→ **RECORDS FOR THE TASK**
=== Section Start ===

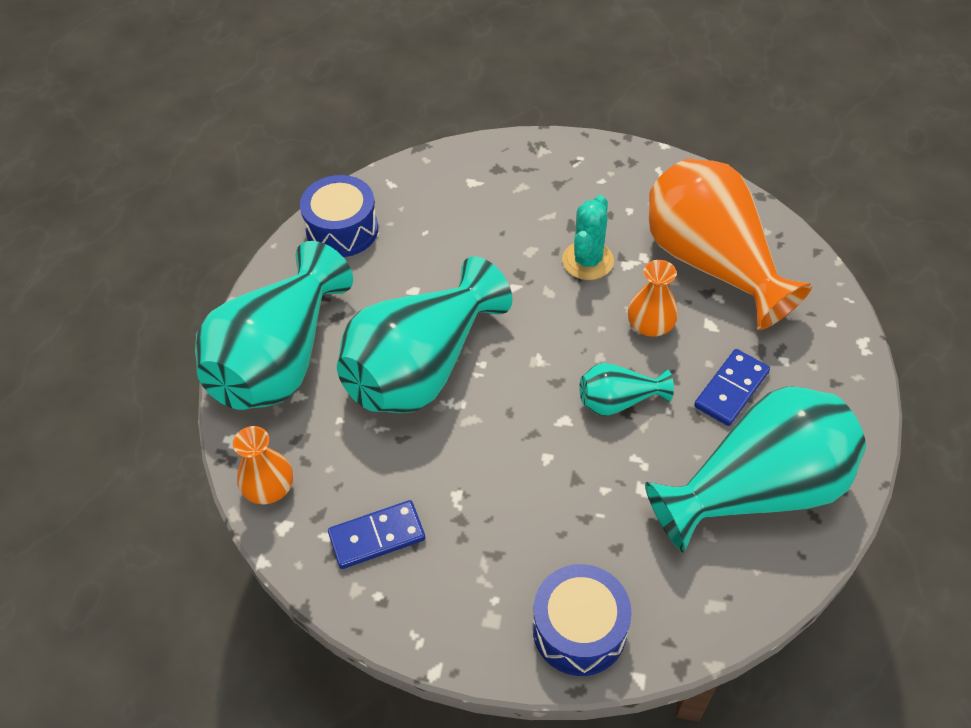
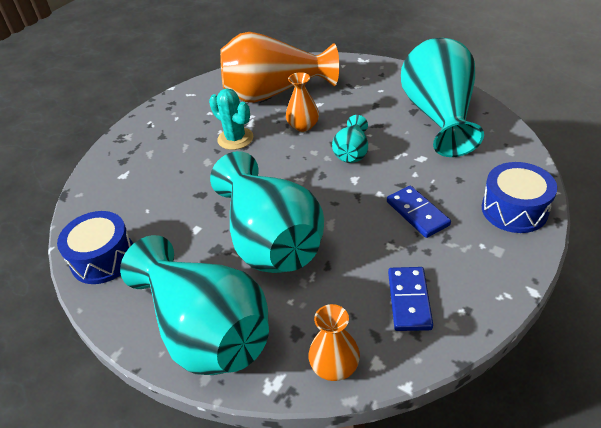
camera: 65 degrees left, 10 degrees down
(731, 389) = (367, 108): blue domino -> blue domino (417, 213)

=== Section End ===
=== Section Start ===

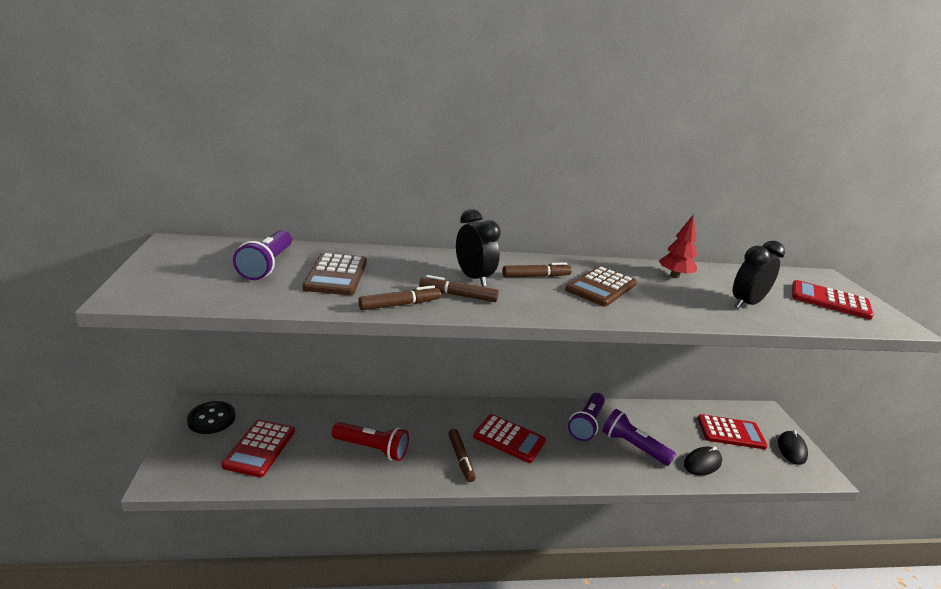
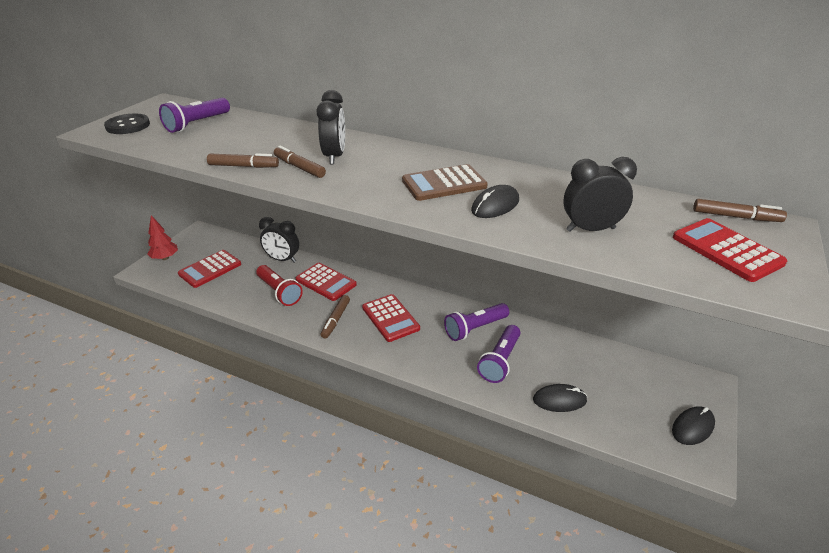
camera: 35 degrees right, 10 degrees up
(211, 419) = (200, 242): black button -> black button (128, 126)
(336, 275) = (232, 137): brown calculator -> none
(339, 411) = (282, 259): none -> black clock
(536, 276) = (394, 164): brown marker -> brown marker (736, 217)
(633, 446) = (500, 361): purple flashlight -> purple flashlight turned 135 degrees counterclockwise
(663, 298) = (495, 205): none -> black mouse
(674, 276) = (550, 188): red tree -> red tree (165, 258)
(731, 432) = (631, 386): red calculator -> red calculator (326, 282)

=== Section End ===
=== Section Start ===

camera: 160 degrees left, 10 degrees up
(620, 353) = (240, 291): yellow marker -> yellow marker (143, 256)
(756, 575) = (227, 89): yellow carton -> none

=== Section End ===

→ **EXERCISE OBJECTIVE**
Would you please repeat exactly the lines above, starting at the line with "camera: 65 degrees left, 10 degrees down" and stopping at the line with "(731, 389) = (367, 108): blue", both included?

→ **WRITTEN RESPONSE**
camera: 65 degrees left, 10 degrees down
(731, 389) = (367, 108): blue domino -> blue domino (417, 213)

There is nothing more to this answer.